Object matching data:
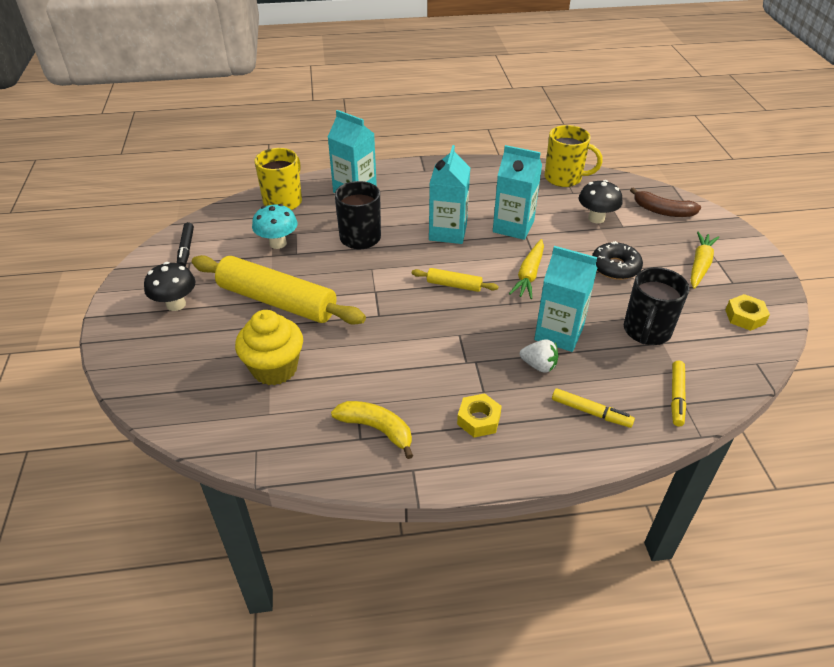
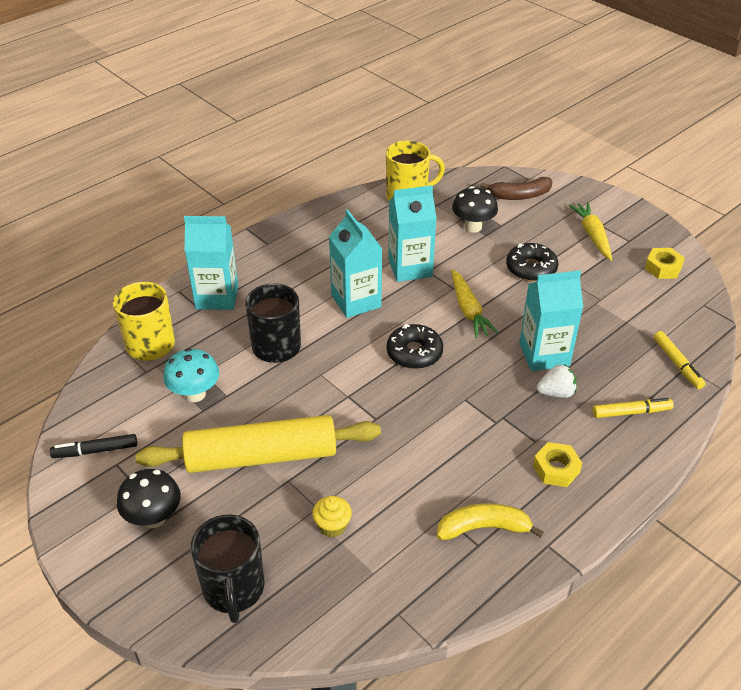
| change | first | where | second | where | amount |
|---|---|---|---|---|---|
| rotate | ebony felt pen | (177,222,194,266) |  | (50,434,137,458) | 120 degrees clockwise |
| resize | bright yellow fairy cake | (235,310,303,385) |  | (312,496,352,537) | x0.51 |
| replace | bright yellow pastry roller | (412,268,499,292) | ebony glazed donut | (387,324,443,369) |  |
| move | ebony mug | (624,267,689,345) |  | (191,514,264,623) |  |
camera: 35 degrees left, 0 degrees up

**WHAT IS BEING ASKED**
Repeat every record above exactly, but drop the pictures.

**PROBLEM SOLUTION**
| change | first | where | second | where | amount |
|---|---|---|---|---|---|
| rotate | ebony felt pen | (177,222,194,266) |  | (50,434,137,458) | 120 degrees clockwise |
| resize | bright yellow fairy cake | (235,310,303,385) |  | (312,496,352,537) | x0.51 |
| replace | bright yellow pastry roller | (412,268,499,292) | ebony glazed donut | (387,324,443,369) |  |
| move | ebony mug | (624,267,689,345) |  | (191,514,264,623) |  |
camera: 35 degrees left, 0 degrees up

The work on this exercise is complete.